Dataset excerpts:
·····
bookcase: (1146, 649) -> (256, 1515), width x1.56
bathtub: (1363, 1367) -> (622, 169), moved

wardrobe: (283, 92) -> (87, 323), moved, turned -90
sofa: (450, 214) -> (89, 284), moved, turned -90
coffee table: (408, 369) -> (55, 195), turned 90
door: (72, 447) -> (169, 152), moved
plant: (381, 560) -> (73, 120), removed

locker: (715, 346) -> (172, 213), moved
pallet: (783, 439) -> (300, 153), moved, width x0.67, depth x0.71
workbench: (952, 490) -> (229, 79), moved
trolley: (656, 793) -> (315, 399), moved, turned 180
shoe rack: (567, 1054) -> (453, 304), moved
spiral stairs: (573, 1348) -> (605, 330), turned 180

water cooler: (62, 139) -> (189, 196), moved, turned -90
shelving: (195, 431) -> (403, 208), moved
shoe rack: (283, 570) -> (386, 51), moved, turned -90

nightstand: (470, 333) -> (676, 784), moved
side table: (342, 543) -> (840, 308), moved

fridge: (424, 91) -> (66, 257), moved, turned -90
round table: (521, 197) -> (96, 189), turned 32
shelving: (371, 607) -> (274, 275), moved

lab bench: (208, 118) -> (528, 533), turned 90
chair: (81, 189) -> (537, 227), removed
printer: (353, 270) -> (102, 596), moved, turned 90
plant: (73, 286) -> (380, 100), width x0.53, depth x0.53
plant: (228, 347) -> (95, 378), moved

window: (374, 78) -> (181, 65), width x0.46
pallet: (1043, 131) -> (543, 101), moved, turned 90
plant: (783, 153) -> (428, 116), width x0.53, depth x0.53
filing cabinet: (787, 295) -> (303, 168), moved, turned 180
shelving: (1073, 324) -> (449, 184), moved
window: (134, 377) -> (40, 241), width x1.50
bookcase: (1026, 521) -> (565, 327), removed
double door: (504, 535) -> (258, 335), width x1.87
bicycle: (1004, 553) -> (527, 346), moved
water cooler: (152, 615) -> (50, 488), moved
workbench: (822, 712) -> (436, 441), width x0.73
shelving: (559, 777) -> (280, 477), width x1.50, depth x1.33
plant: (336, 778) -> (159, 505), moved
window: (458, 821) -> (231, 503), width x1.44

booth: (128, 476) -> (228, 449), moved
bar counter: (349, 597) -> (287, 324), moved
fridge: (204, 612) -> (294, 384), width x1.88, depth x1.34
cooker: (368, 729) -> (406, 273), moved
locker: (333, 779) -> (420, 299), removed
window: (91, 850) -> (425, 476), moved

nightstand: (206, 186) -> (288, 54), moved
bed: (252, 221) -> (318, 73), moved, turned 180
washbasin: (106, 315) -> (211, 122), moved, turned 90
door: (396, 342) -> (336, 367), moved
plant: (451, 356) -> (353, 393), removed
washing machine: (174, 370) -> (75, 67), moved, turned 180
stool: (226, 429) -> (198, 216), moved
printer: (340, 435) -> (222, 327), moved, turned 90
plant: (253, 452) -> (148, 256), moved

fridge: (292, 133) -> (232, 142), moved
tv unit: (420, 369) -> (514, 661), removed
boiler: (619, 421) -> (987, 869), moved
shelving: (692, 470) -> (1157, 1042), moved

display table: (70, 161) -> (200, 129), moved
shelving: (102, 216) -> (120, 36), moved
·····
■ What you should do: Copy out every entry again, exactly as it was given.

■ Solution:
bookcase: (1146, 649) -> (256, 1515), width x1.56
bathtub: (1363, 1367) -> (622, 169), moved

wardrobe: (283, 92) -> (87, 323), moved, turned -90
sofa: (450, 214) -> (89, 284), moved, turned -90
coffee table: (408, 369) -> (55, 195), turned 90
door: (72, 447) -> (169, 152), moved
plant: (381, 560) -> (73, 120), removed

locker: (715, 346) -> (172, 213), moved
pallet: (783, 439) -> (300, 153), moved, width x0.67, depth x0.71
workbench: (952, 490) -> (229, 79), moved
trolley: (656, 793) -> (315, 399), moved, turned 180
shoe rack: (567, 1054) -> (453, 304), moved
spiral stairs: (573, 1348) -> (605, 330), turned 180

water cooler: (62, 139) -> (189, 196), moved, turned -90
shelving: (195, 431) -> (403, 208), moved
shoe rack: (283, 570) -> (386, 51), moved, turned -90

nightstand: (470, 333) -> (676, 784), moved
side table: (342, 543) -> (840, 308), moved

fridge: (424, 91) -> (66, 257), moved, turned -90
round table: (521, 197) -> (96, 189), turned 32
shelving: (371, 607) -> (274, 275), moved

lab bench: (208, 118) -> (528, 533), turned 90
chair: (81, 189) -> (537, 227), removed
printer: (353, 270) -> (102, 596), moved, turned 90
plant: (73, 286) -> (380, 100), width x0.53, depth x0.53
plant: (228, 347) -> (95, 378), moved

window: (374, 78) -> (181, 65), width x0.46
pallet: (1043, 131) -> (543, 101), moved, turned 90
plant: (783, 153) -> (428, 116), width x0.53, depth x0.53
filing cabinet: (787, 295) -> (303, 168), moved, turned 180
shelving: (1073, 324) -> (449, 184), moved
window: (134, 377) -> (40, 241), width x1.50
bookcase: (1026, 521) -> (565, 327), removed
double door: (504, 535) -> (258, 335), width x1.87
bicycle: (1004, 553) -> (527, 346), moved
water cooler: (152, 615) -> (50, 488), moved
workbench: (822, 712) -> (436, 441), width x0.73
shelving: (559, 777) -> (280, 477), width x1.50, depth x1.33
plant: (336, 778) -> (159, 505), moved
window: (458, 821) -> (231, 503), width x1.44

booth: (128, 476) -> (228, 449), moved
bar counter: (349, 597) -> (287, 324), moved
fridge: (204, 612) -> (294, 384), width x1.88, depth x1.34
cooker: (368, 729) -> (406, 273), moved
locker: (333, 779) -> (420, 299), removed
window: (91, 850) -> (425, 476), moved

nightstand: (206, 186) -> (288, 54), moved
bed: (252, 221) -> (318, 73), moved, turned 180
washbasin: (106, 315) -> (211, 122), moved, turned 90
door: (396, 342) -> (336, 367), moved
plant: (451, 356) -> (353, 393), removed
washing machine: (174, 370) -> (75, 67), moved, turned 180
stool: (226, 429) -> (198, 216), moved
printer: (340, 435) -> (222, 327), moved, turned 90
plant: (253, 452) -> (148, 256), moved

fridge: (292, 133) -> (232, 142), moved
tv unit: (420, 369) -> (514, 661), removed
boiler: (619, 421) -> (987, 869), moved
shelving: (692, 470) -> (1157, 1042), moved

display table: (70, 161) -> (200, 129), moved
shelving: (102, 216) -> (120, 36), moved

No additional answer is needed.